_WHAT TO WORK ON_. Report how many lines in the following entries contain "white". Nothing else should be given.

========

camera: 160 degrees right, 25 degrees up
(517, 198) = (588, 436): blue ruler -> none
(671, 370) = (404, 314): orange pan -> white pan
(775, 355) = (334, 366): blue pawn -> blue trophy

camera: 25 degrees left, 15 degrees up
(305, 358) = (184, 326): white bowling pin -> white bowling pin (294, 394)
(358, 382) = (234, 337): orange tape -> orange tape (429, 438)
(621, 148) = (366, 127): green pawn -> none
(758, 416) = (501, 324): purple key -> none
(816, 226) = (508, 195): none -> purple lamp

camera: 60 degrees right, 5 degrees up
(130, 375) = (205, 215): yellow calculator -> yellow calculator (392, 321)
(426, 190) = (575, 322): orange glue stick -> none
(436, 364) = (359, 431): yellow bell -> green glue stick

========

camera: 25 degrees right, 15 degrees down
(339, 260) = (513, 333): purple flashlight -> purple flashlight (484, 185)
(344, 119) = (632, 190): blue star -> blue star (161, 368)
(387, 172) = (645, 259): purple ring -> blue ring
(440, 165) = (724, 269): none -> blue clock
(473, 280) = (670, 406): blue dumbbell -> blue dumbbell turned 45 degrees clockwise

========

_TASK OUTPUT_. 2